▸ What to do
From the first line to the last, retype the records exactly and skip the pictures.

▸ Material for this task

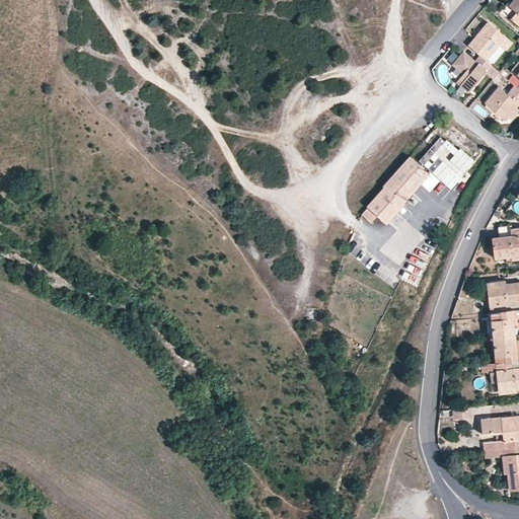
[(518,0),(515,0),(508,10),(515,16),(518,19),(518,0)]
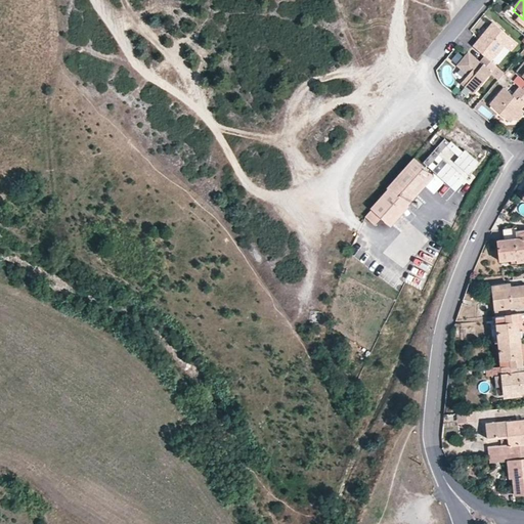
[(523,19),(520,16),(514,24),(523,31),(523,19)]
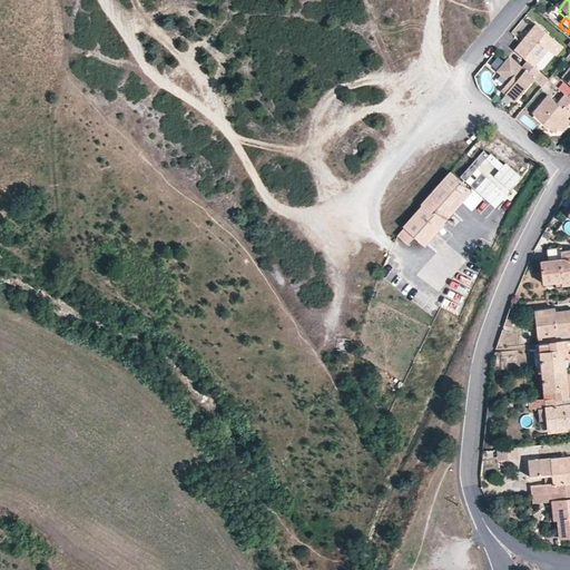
[(529,60),(537,66),(552,47),(558,40),(539,23),(517,49),(529,60)]
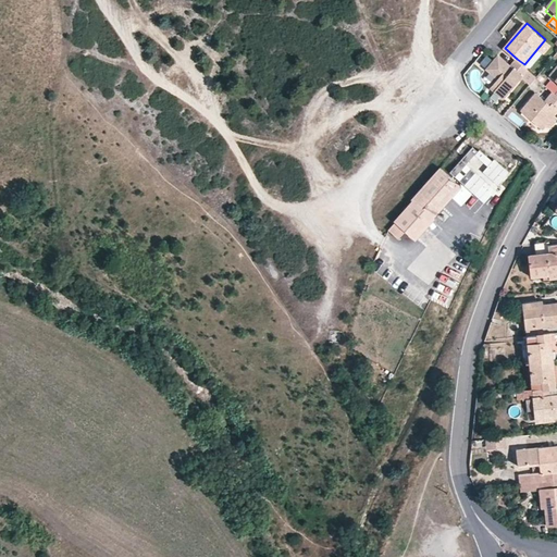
[(524,64),(517,59),(510,65),(499,56),(487,70),(498,79),(491,88),(504,99),(529,70),(524,64)]
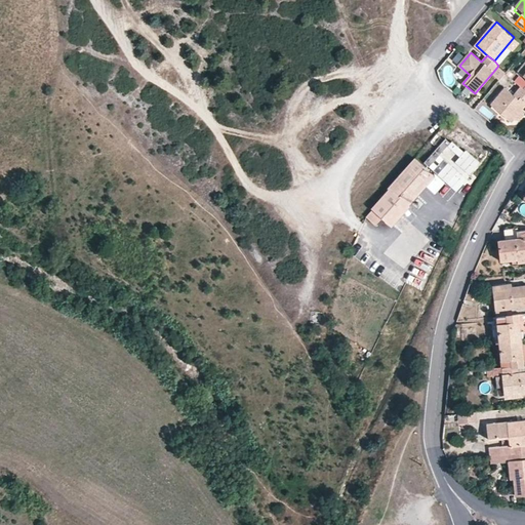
[(524,90),(522,88),(517,95),(509,88),(493,106),(513,123),(517,119),(524,109),(524,90)]
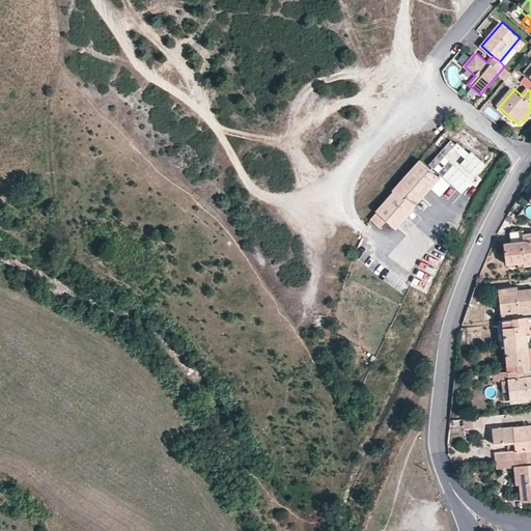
[(451,142),(428,168),(439,177),(430,187),(440,196),(451,184),(466,196),(472,188),(474,190),(482,180),(478,176),(488,165),(472,149),(467,156),(451,142)]
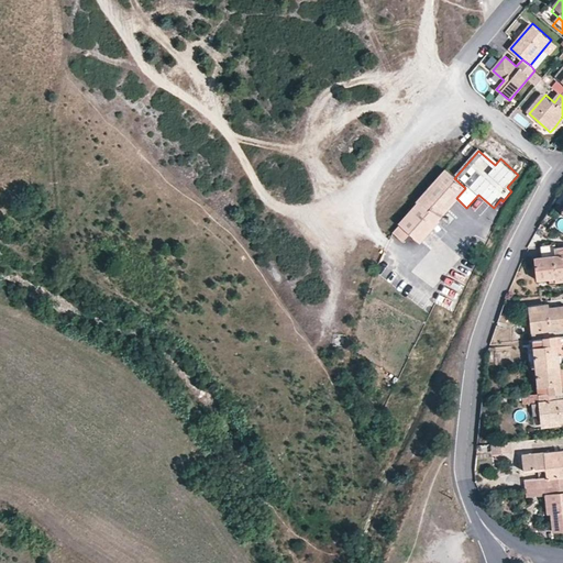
[(419,242),(439,221),(438,219),(456,198),(465,188),(454,178),(445,170),(418,200),(419,202),(399,224),(400,224),(393,233),(401,241),(409,233),(419,242)]
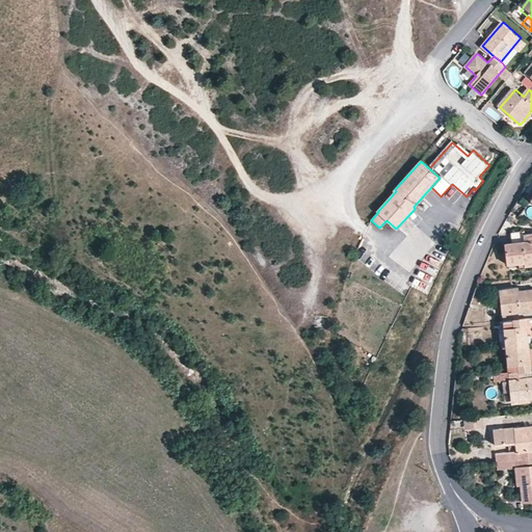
[(531,234),(525,235),(525,232),(512,233),(513,245),(507,246),(509,265),(519,264),(524,263),(524,261),(531,260),(531,234)]
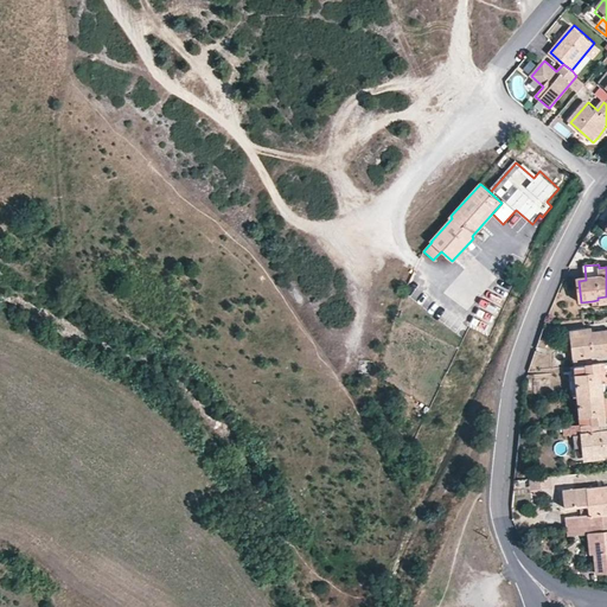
[(570,338),(573,338),(592,336),(592,333),(590,327),(570,330),(570,338)]
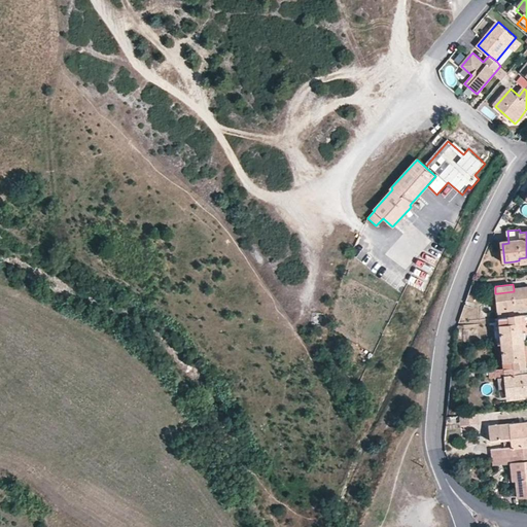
[(526,287),(514,289),(514,291),(497,293),(498,306),(499,318),(516,316),(515,311),(526,308),(526,287)]
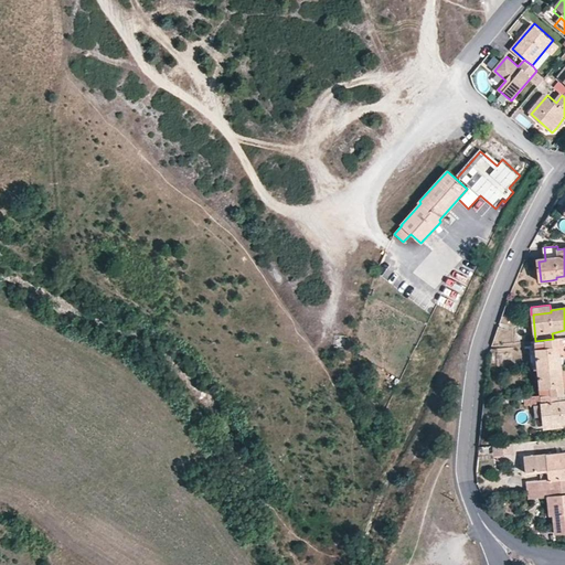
[(562,365),(560,338),(553,339),(535,341),(537,358),(537,361),(539,369),(562,365)]
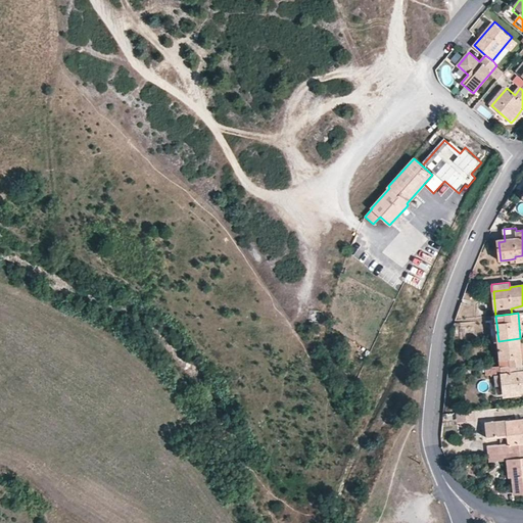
[(522,363),(522,360),(520,338),(498,341),(501,363),(501,366),(516,365),(522,363)]
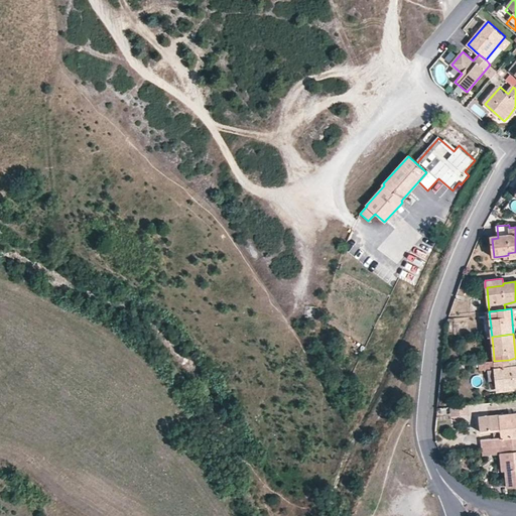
[(515,366),(510,367),(509,360),(494,361),(495,364),(495,370),(497,386),(514,384),(514,386),(515,385),(515,366)]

▸ Output of the exercise
[(518,0),(515,0),(508,10),(515,16),(518,19),(518,0)]
[(523,19),(520,16),(514,24),(523,31),(523,19)]
[(529,60),(537,66),(552,47),(558,40),(539,23),(517,49),(529,60)]
[(524,64),(517,59),(510,65),(499,56),(487,70),(498,79),(491,88),(504,99),(529,70),(524,64)]
[(524,90),(522,88),(517,95),(509,88),(493,106),(513,123),(517,119),(524,109),(524,90)]
[(451,142),(428,168),(439,177),(430,187),(440,196),(451,184),(466,196),(472,188),(474,190),(482,180),(478,176),(488,165),(472,149),(467,156),(451,142)]
[(419,242),(439,221),(438,219),(456,198),(465,188),(454,178),(445,170),(418,200),(419,202),(399,224),(400,224),(393,233),(401,241),(409,233),(419,242)]
[(531,234),(525,235),(525,232),(512,233),(513,245),(507,246),(509,265),(519,264),(524,263),(524,261),(531,260),(531,234)]
[(570,338),(573,338),(592,336),(592,333),(590,327),(570,330),(570,338)]
[(526,287),(514,289),(514,291),(497,293),(498,306),(499,318),(516,316),(515,311),(526,308),(526,287)]
[(562,365),(560,338),(553,339),(535,341),(537,358),(537,361),(539,369),(562,365)]
[(522,363),(522,360),(520,338),(498,341),(501,363),(501,366),(516,365),(522,363)]
[(515,366),(510,367),(509,360),(494,361),(495,364),(495,370),(497,386),(514,384),(514,386),(515,385),(515,366)]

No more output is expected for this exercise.